[Data excerpts]
·····

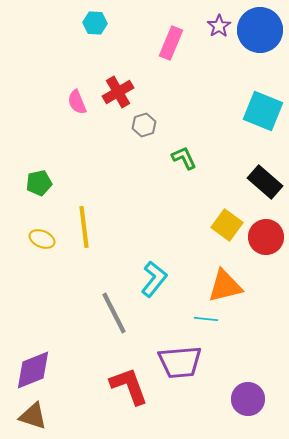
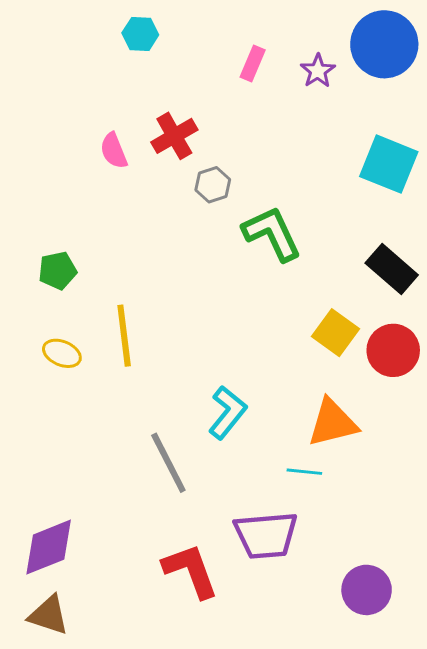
purple star: (219, 26) -> (318, 71), moved
pink rectangle: (171, 43) -> (253, 63), size x0.7
green L-shape: (184, 158) -> (272, 234), size x1.6

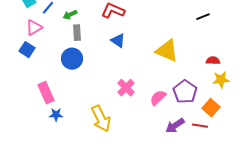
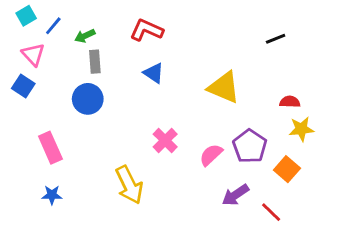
pink triangle: (34, 28) -> (33, 54), turned -42
blue star: (56, 115) -> (52, 195), moved
red line: (200, 126) -> (271, 212), moved, turned 35

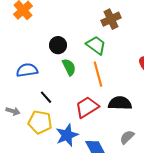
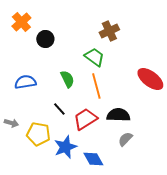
black circle: (58, 45) -> (45, 39), moved
black line: (46, 97) -> (59, 109), moved
gray semicircle: (127, 137) -> (125, 139), moved

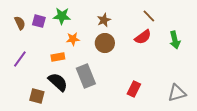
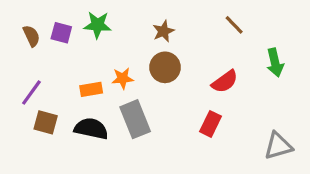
red semicircle: (143, 37) -> (225, 81), moved
orange star: (73, 39) -> (123, 78), moved
black semicircle: (58, 82) -> (91, 129), turned -30
red rectangle: (134, 89) -> (211, 124), moved
brown square: (37, 96) -> (46, 122), moved

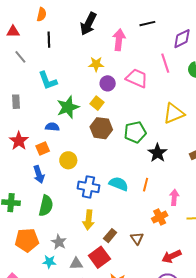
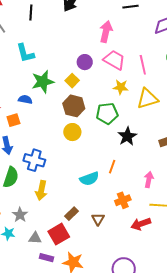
pink arrow: (119, 40) -> (106, 32), moved
pink line: (165, 63) -> (143, 65), moved
yellow star: (96, 64) -> (121, 87), moved
yellow circle: (68, 160) -> (72, 132), moved
cyan semicircle: (119, 184) -> (89, 179), moved, turned 132
blue cross: (88, 187) -> (34, 160), moved
pink arrow: (174, 197) -> (149, 180), moved
yellow arrow: (89, 220) -> (41, 190), moved
red arrow: (171, 256) -> (141, 224), moved

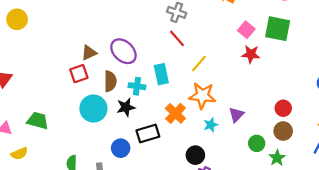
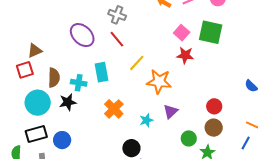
purple ellipse: (123, 51) -> (82, 35), moved
orange star: (202, 96) -> (159, 82), moved
black rectangle: (148, 134) -> (36, 134), moved

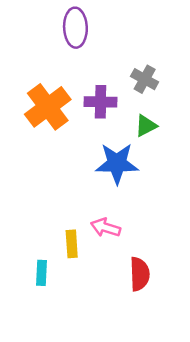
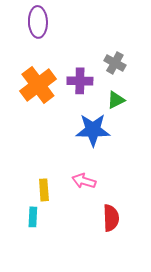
purple ellipse: (75, 28) -> (38, 22), moved
yellow rectangle: (72, 244) -> (44, 190), moved

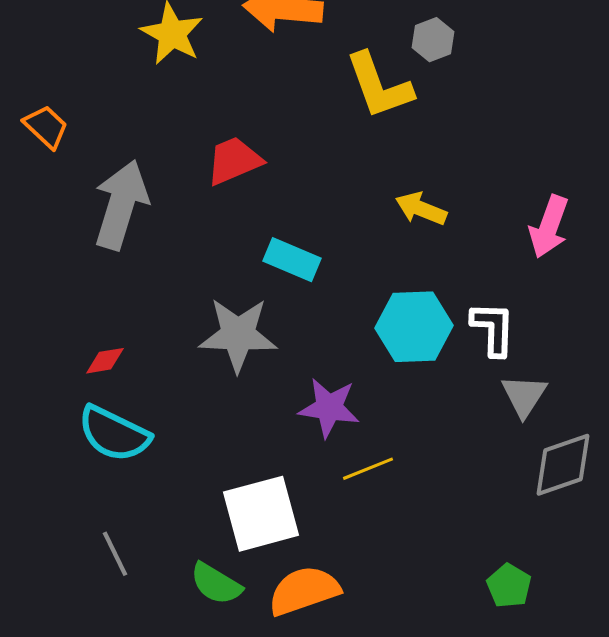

·····

Please find every line in the records above that holds the word "pink" and copy it.

▸ **RESPONSE TO THE TASK**:
pink rectangle: (171, 43) -> (253, 63), size x0.7
pink triangle: (34, 28) -> (33, 54), turned -42
pink arrow: (119, 40) -> (106, 32), moved
pink line: (165, 63) -> (143, 65), moved
pink arrow: (174, 197) -> (149, 180), moved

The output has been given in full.